* **TASK TO CARRY OUT**
Of the records that follow, copy only the lines from the line containing "purple cutting board: 7 -> 4" to the line containing "red pawn: 7 -> 9", both included, exactly as written.

------------

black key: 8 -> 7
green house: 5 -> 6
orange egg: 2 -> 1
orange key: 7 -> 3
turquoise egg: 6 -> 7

------------

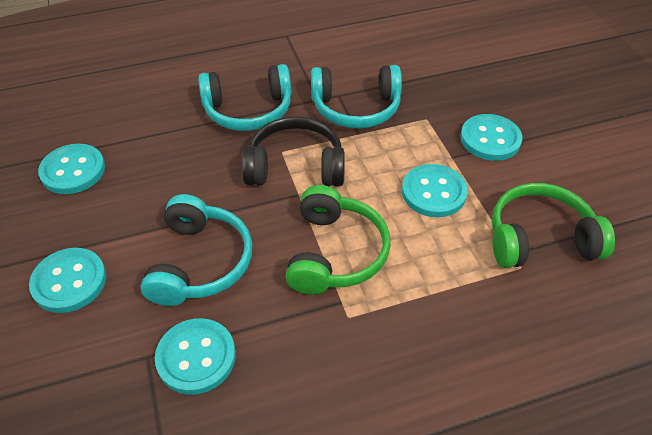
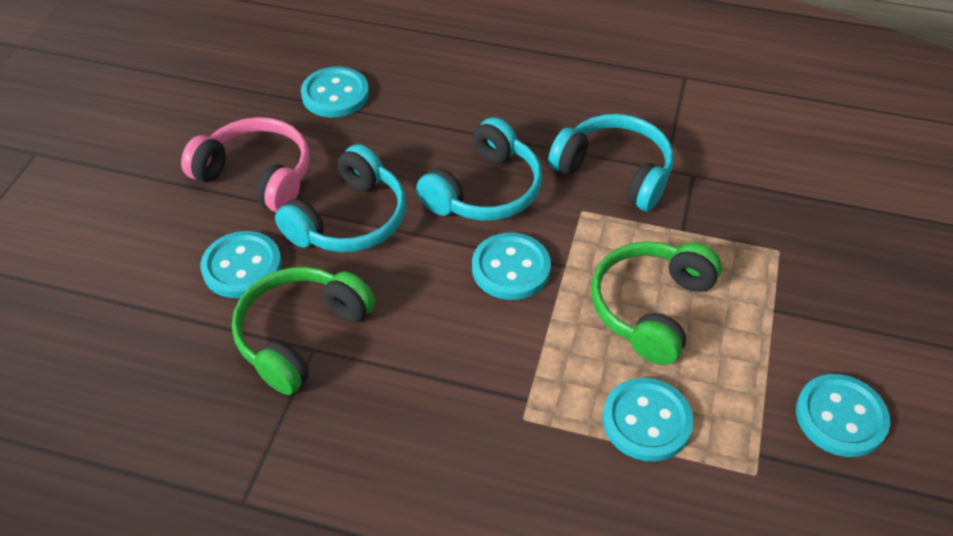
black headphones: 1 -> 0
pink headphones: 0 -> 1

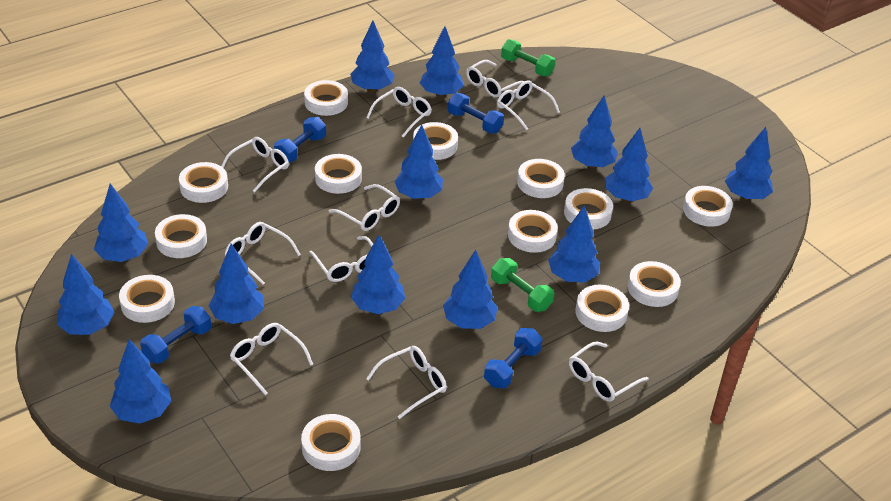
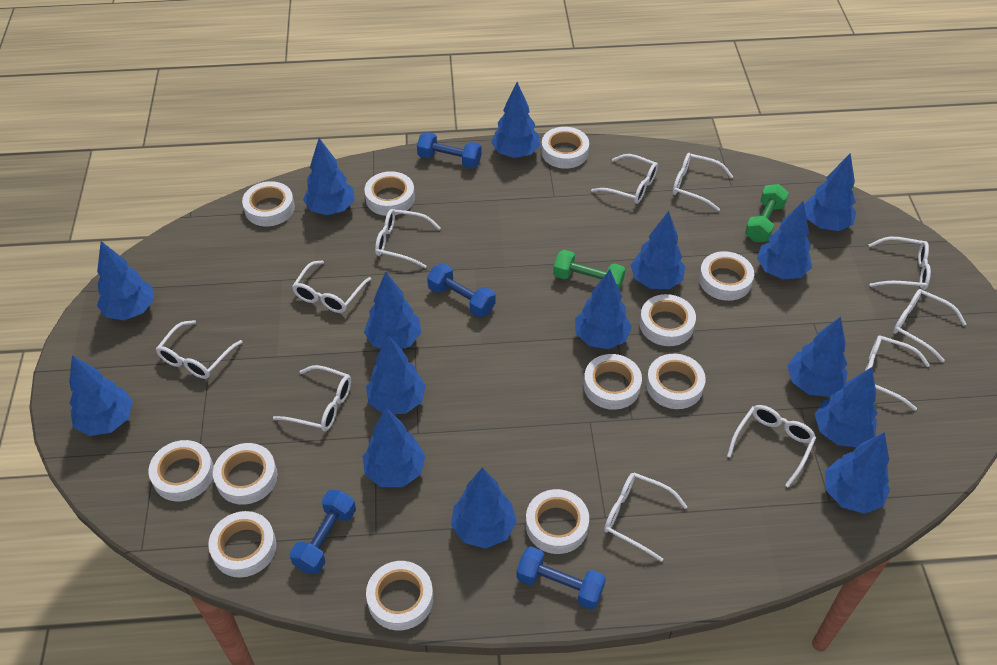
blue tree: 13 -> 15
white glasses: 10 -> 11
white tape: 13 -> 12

------------

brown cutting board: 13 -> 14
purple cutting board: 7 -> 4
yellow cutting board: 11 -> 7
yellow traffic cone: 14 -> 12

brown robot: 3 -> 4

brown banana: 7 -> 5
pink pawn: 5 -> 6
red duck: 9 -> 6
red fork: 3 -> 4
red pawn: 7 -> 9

------------

* **OUTPUT OF THE TASK**
purple cutting board: 7 -> 4
yellow cutting board: 11 -> 7
yellow traffic cone: 14 -> 12

brown robot: 3 -> 4

brown banana: 7 -> 5
pink pawn: 5 -> 6
red duck: 9 -> 6
red fork: 3 -> 4
red pawn: 7 -> 9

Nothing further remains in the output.